■ What you should do
Would you return the lines between the one holding "TP201: test point (GATE) -> none" and the one holding "J203 pin 1: 0V -> VS", inclusive, and only those, exactly as they stand in the listing below?

::::

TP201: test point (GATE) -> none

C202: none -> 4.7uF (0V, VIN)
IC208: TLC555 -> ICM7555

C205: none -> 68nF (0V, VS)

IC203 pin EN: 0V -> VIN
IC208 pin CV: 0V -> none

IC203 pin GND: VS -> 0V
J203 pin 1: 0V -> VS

::::

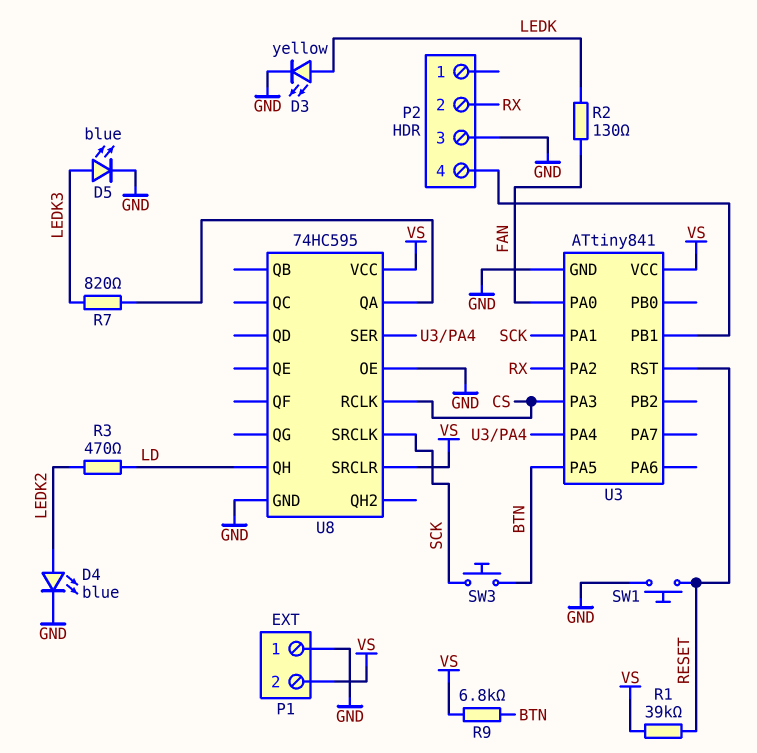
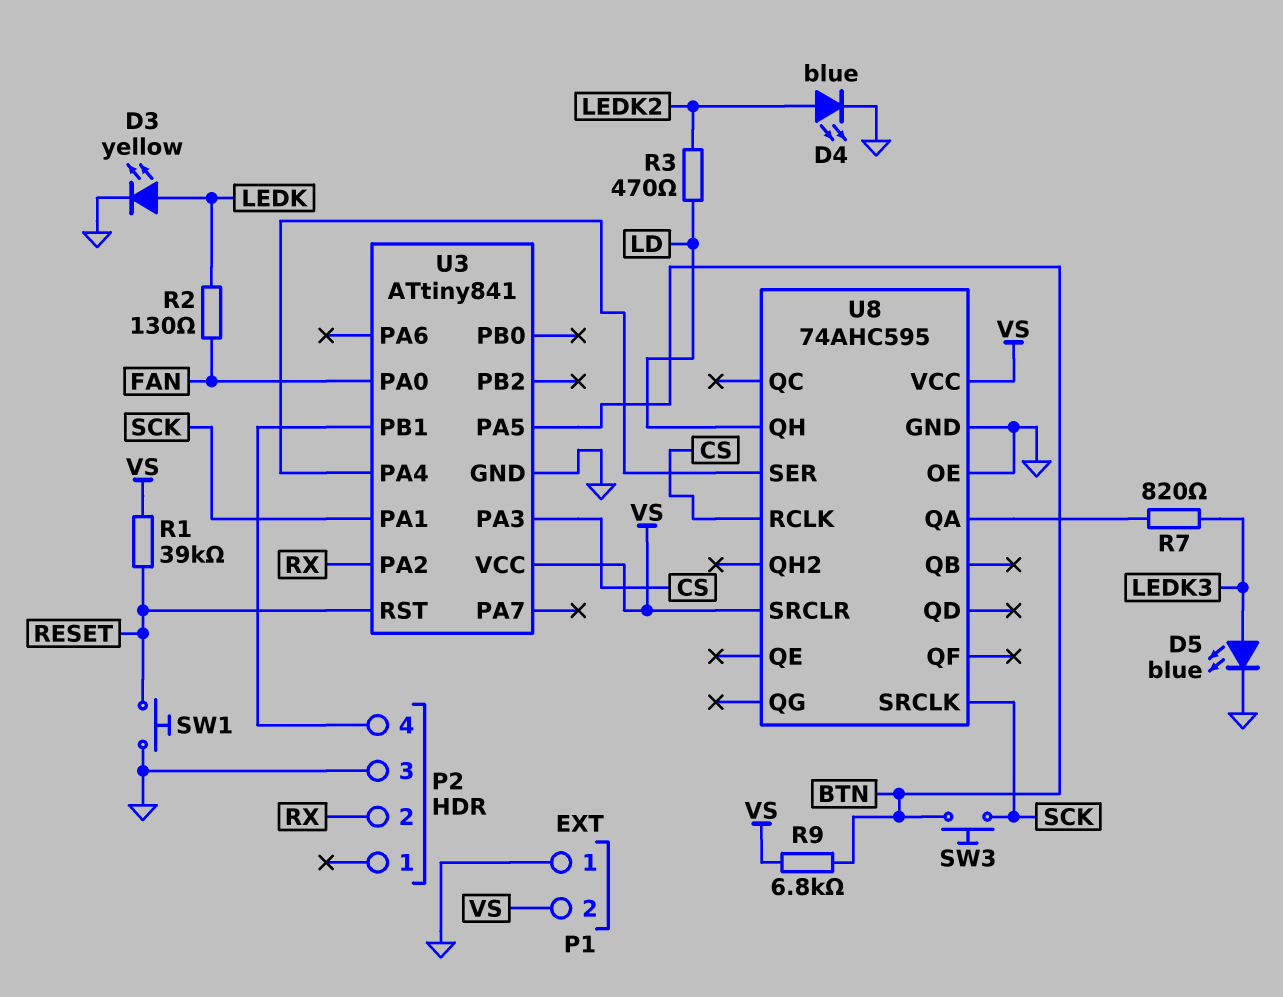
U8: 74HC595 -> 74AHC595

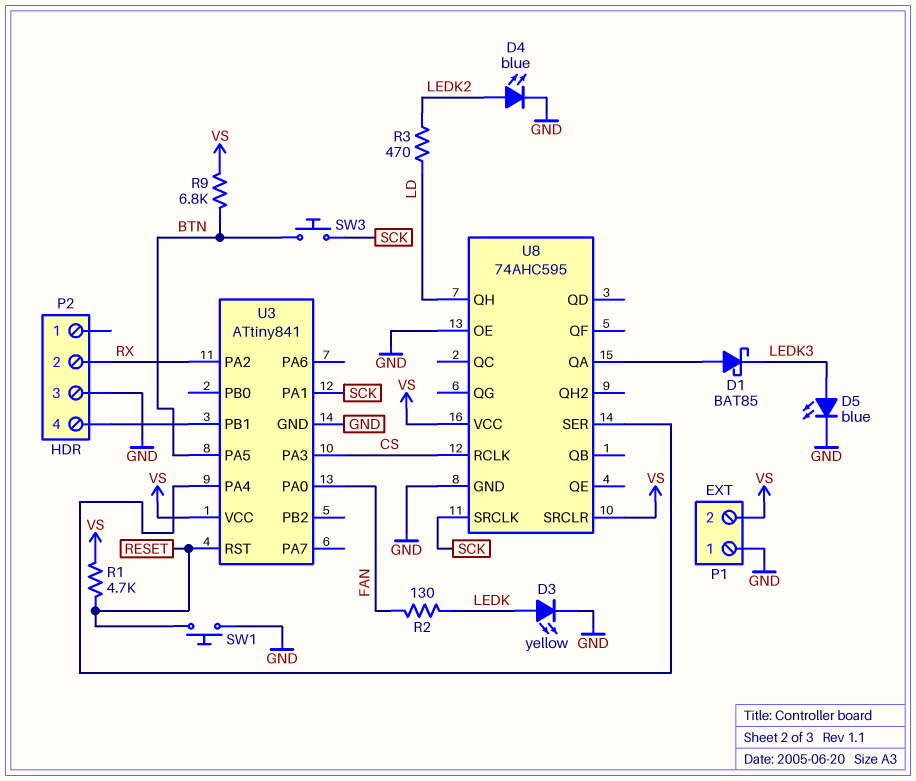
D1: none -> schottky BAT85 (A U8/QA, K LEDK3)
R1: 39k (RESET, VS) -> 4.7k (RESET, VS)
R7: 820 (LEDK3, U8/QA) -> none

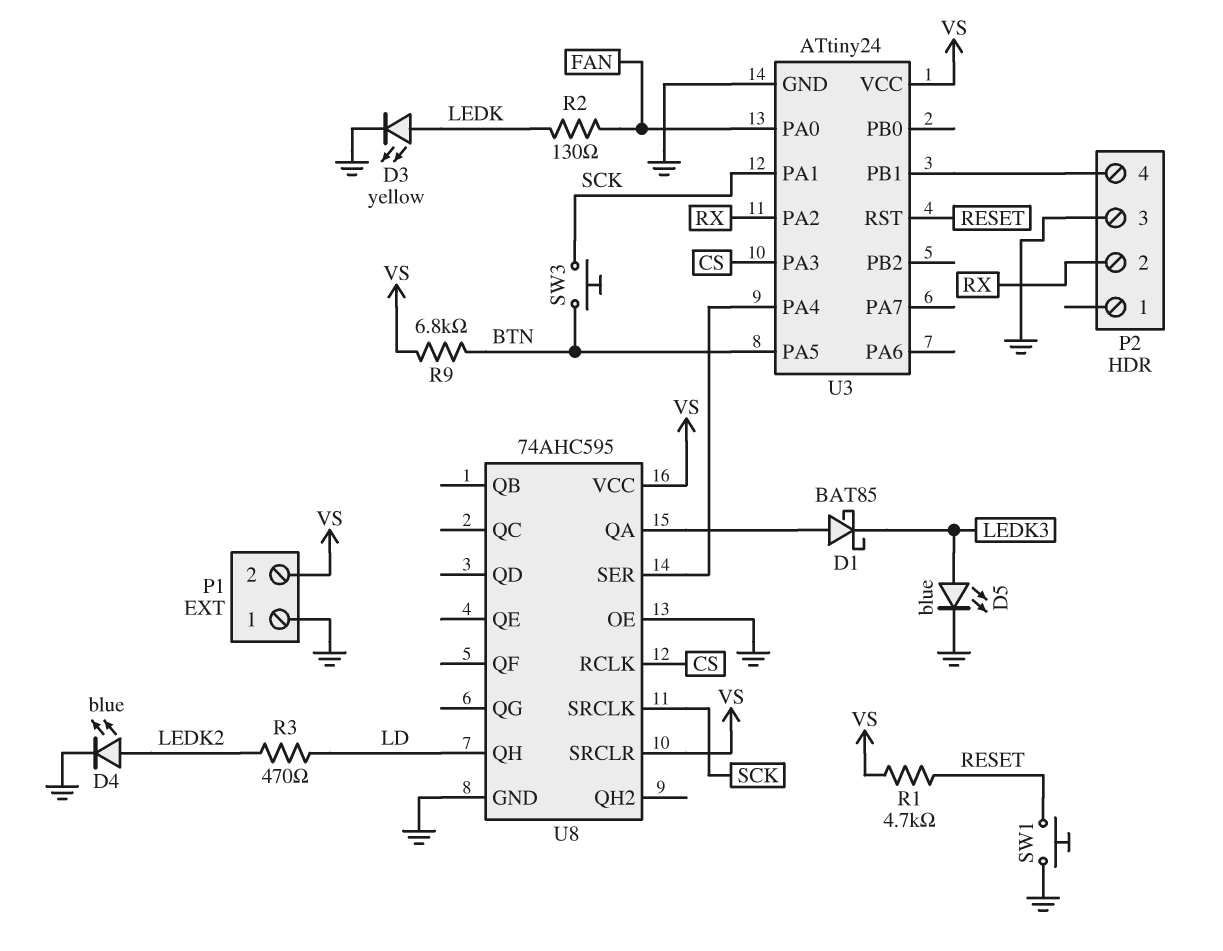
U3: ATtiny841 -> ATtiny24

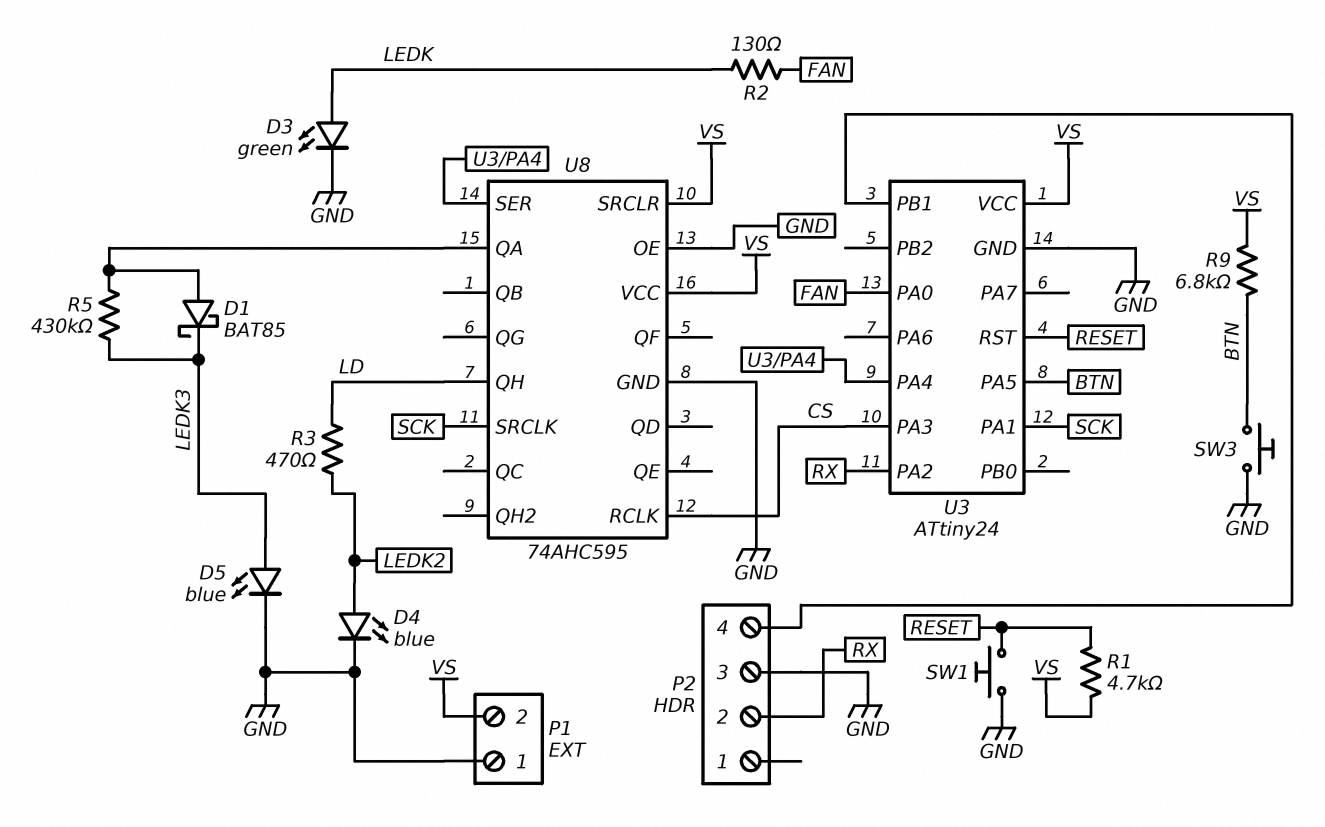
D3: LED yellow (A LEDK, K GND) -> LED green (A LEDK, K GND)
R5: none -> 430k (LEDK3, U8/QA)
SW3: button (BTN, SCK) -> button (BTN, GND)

::::

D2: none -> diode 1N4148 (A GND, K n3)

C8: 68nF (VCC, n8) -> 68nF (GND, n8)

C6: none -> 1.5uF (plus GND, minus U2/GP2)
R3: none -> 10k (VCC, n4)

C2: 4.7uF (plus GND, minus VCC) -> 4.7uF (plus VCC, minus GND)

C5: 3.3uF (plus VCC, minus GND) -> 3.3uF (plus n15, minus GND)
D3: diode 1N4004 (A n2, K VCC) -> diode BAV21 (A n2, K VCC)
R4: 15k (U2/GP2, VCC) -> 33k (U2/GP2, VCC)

::::

■ Result
TP201: test point (GATE) -> none

C202: none -> 4.7uF (0V, VIN)
IC208: TLC555 -> ICM7555

C205: none -> 68nF (0V, VS)

IC203 pin EN: 0V -> VIN
IC208 pin CV: 0V -> none

IC203 pin GND: VS -> 0V
J203 pin 1: 0V -> VS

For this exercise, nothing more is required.